» **Description of the task**
Please retype the data in full and exactly; the pictures are not part of the copy.

Scene comparison data:
- Opening Delimiter -
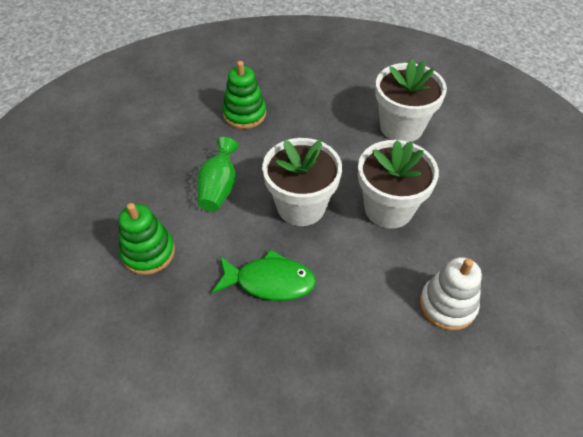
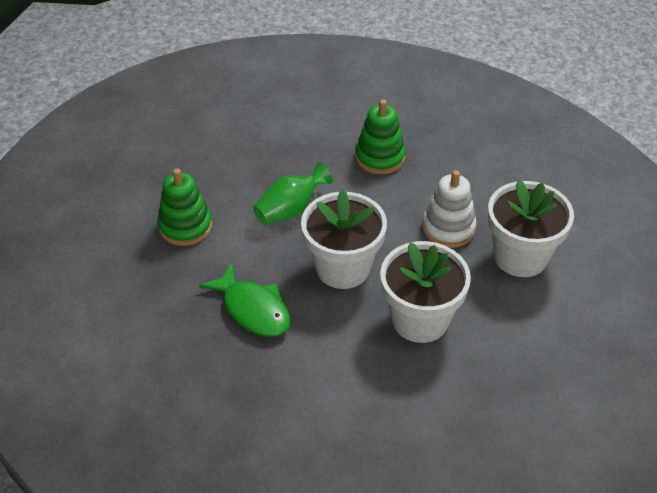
camera: 40 degrees right, 5 degrees down
(447, 305) = (380, 430): white stacking toy -> white stacking toy (448, 228)

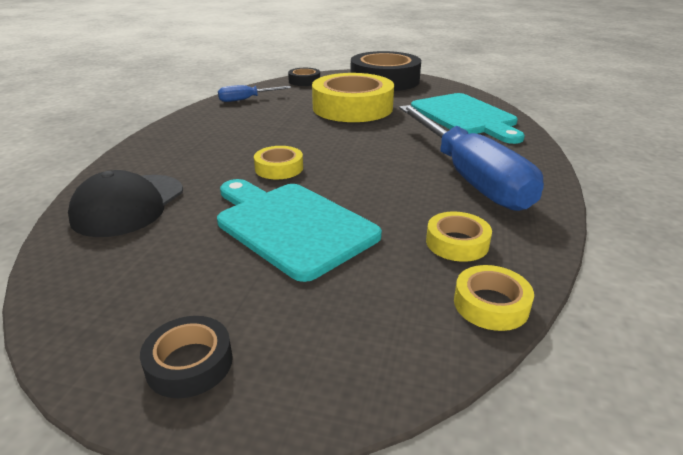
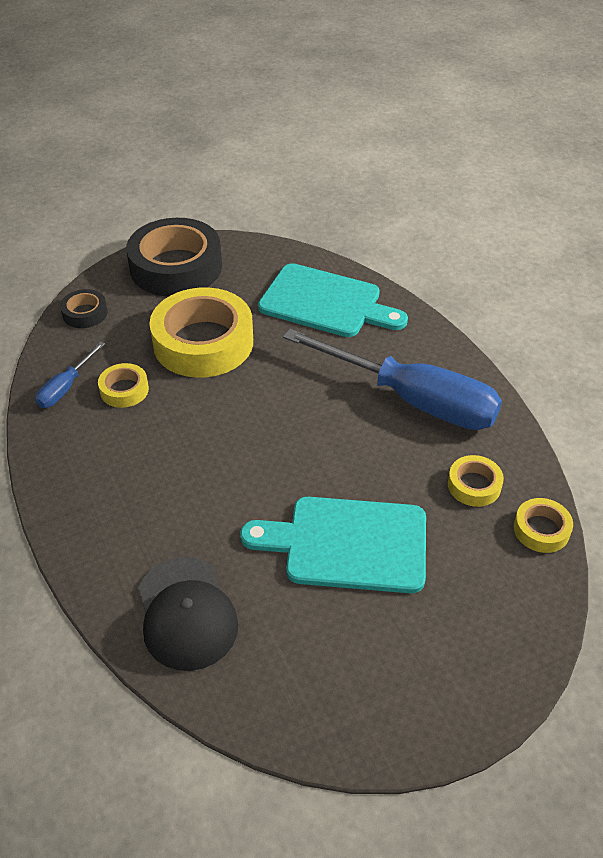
camera: 40 degrees left, 15 degrees up
(189, 363) = (433, 699): black tape -> none
(279, 168) = (251, 482): yellow tape -> yellow tape (124, 390)

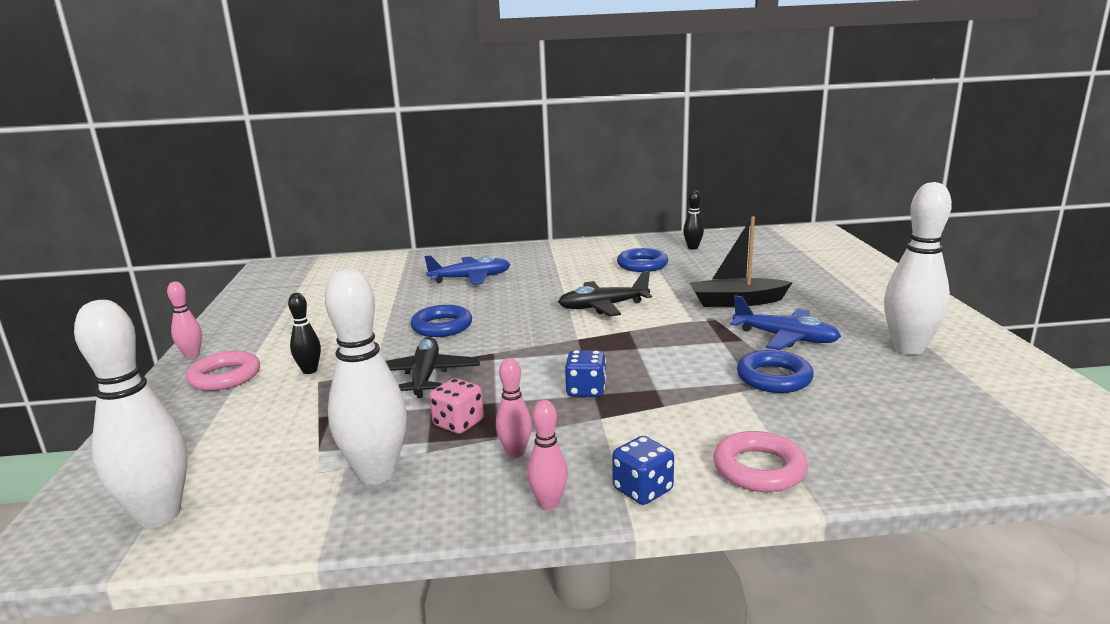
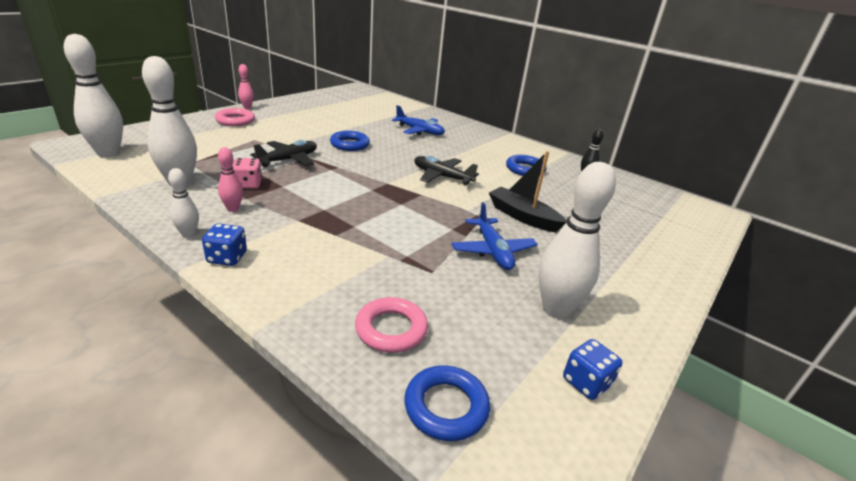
camera: 40 degrees right, 10 degrees up
(309, 370) = (262, 134): black bowling pin -> none
(549, 503) = (189, 235): pink bowling pin -> white bowling pin
(586, 390) = (325, 205): blue dice -> blue dice (586, 382)
(759, 468) = (289, 290): pink ring -> pink ring (391, 329)
(774, 378) = (423, 262): blue ring -> blue ring (446, 407)

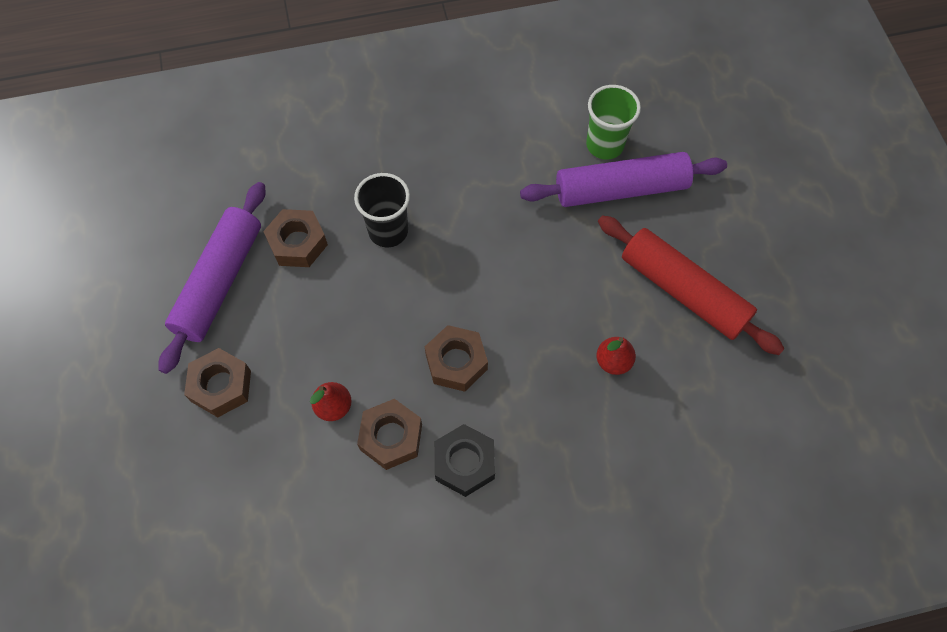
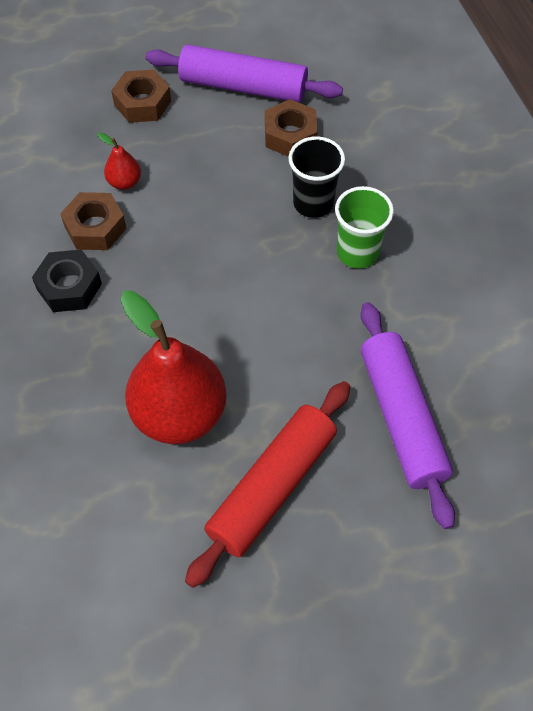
camera: 85 degrees right, 5 degrees down
(456, 362) = (173, 272): brown nut -> none
(604, 145) = (461, 399): green cup -> green cup (357, 252)
(613, 362) = (179, 414): red pear -> red pear, size x2.32

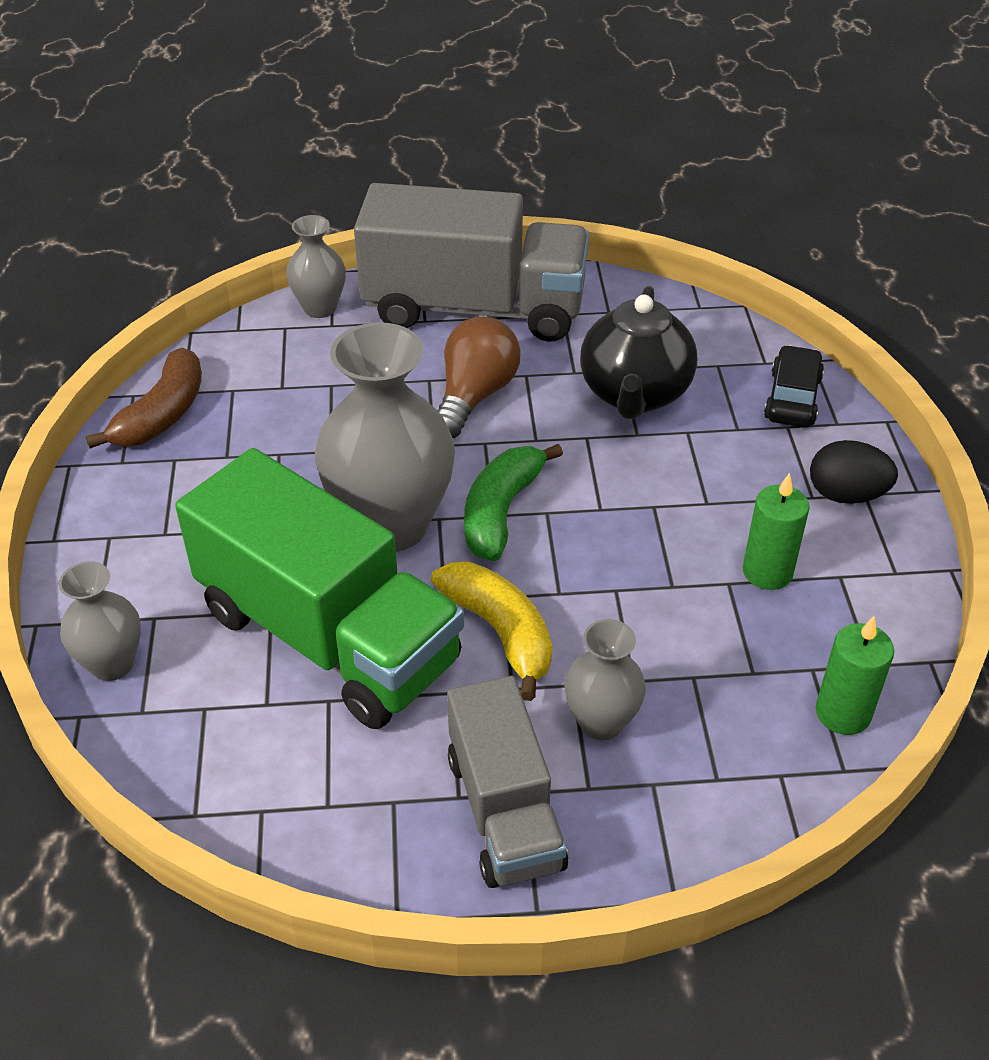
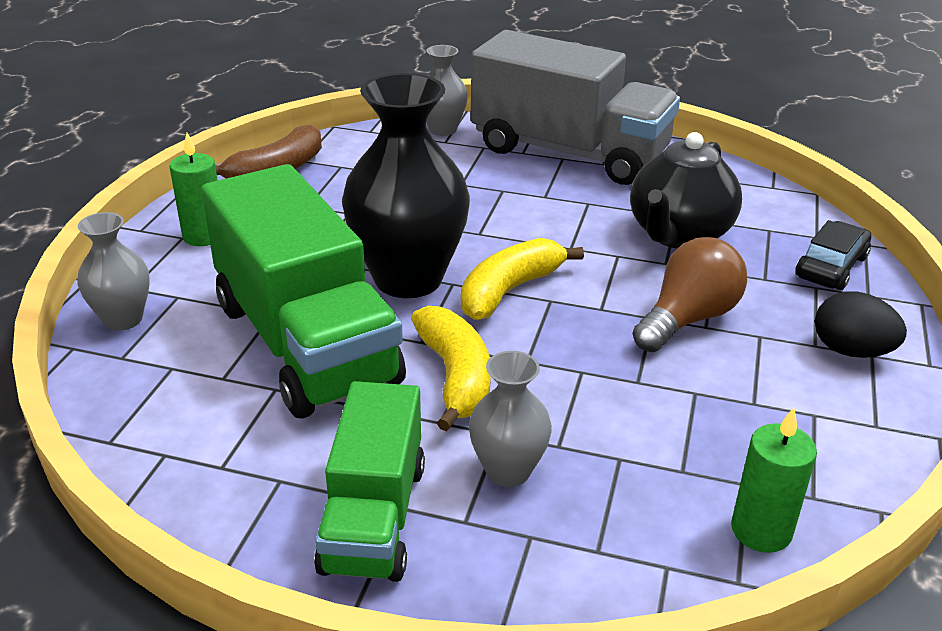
camera: 20 degrees right, 10 degrees down
(391, 525) = (408, 279): grey vase -> black vase
(474, 396) = (534, 208): brown light bulb -> brown light bulb (687, 319)
(501, 512) = (509, 290): green banana -> yellow banana
(504, 811) = (374, 517): grey truck -> green truck
(767, 572) = (739, 393): green candle -> green candle (204, 236)

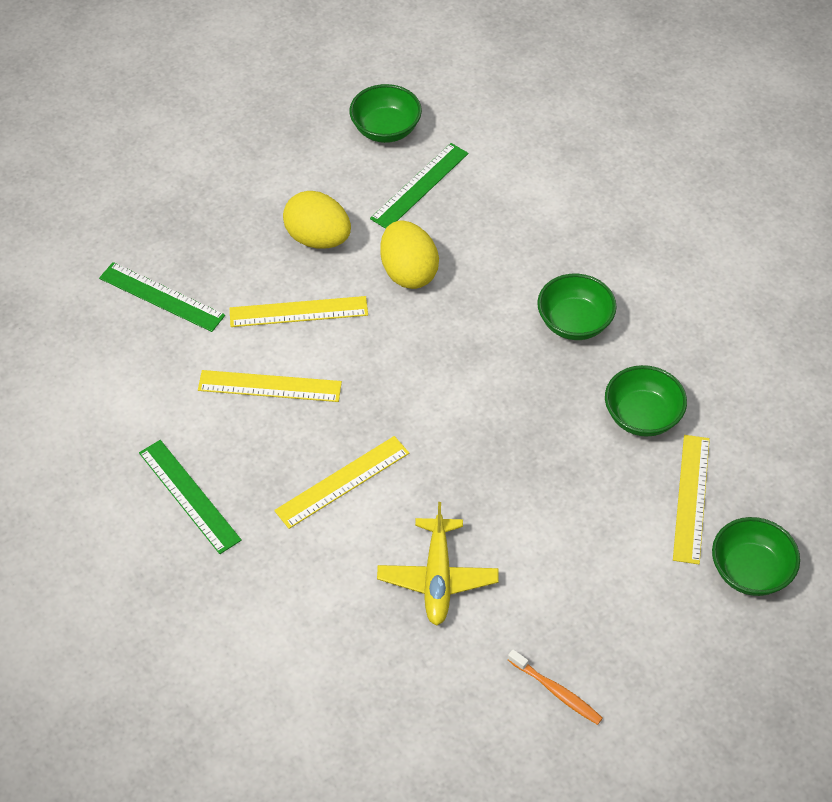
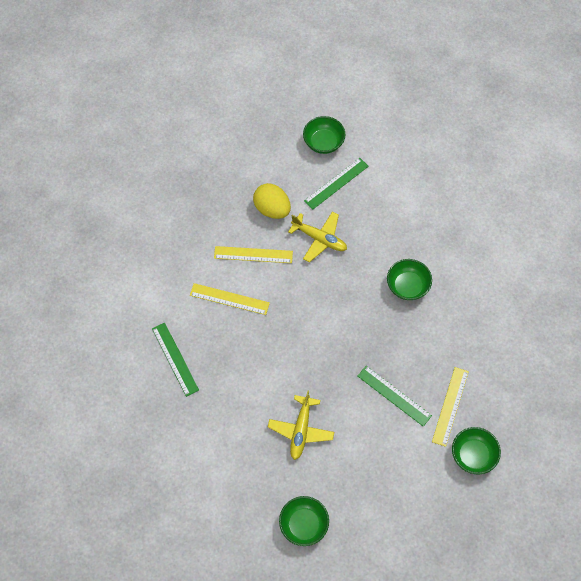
camera: 10 degrees right, 10 degrees up
(161, 297) = (178, 233): green ruler -> green ruler (394, 395)
(342, 482) = (259, 364): yellow ruler -> none
(408, 272) = (319, 239): yellow egg -> yellow plane
(556, 691) = (352, 507): orange toothbrush -> none
(642, 416) = (433, 351): green bowl -> green bowl (303, 525)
- Closing Delimiter -
» **Output of the exercise**
camera: 40 degrees right, 5 degrees down
(447, 305) = (380, 430): white stacking toy -> white stacking toy (448, 228)

camera: 40 degrees left, 15 degrees up
(189, 363) = (433, 699): black tape -> none
(279, 168) = (251, 482): yellow tape -> yellow tape (124, 390)

camera: 40 degrees right, 10 degrees up
(309, 370) = (262, 134): black bowling pin -> none
(549, 503) = (189, 235): pink bowling pin -> white bowling pin
(586, 390) = (325, 205): blue dice -> blue dice (586, 382)
(759, 468) = (289, 290): pink ring -> pink ring (391, 329)
(774, 378) = (423, 262): blue ring -> blue ring (446, 407)

camera: 85 degrees right, 5 degrees down
(456, 362) = (173, 272): brown nut -> none
(604, 145) = (461, 399): green cup -> green cup (357, 252)
(613, 362) = (179, 414): red pear -> red pear, size x2.32

camera: 20 degrees right, 10 degrees down
(391, 525) = (408, 279): grey vase -> black vase
(474, 396) = (534, 208): brown light bulb -> brown light bulb (687, 319)
(501, 512) = (509, 290): green banana -> yellow banana
(504, 811) = (374, 517): grey truck -> green truck
(767, 572) = (739, 393): green candle -> green candle (204, 236)

camera: 10 degrees right, 10 degrees up
(161, 297) = (178, 233): green ruler -> green ruler (394, 395)
(342, 482) = (259, 364): yellow ruler -> none
(408, 272) = (319, 239): yellow egg -> yellow plane
(556, 691) = (352, 507): orange toothbrush -> none
(642, 416) = (433, 351): green bowl -> green bowl (303, 525)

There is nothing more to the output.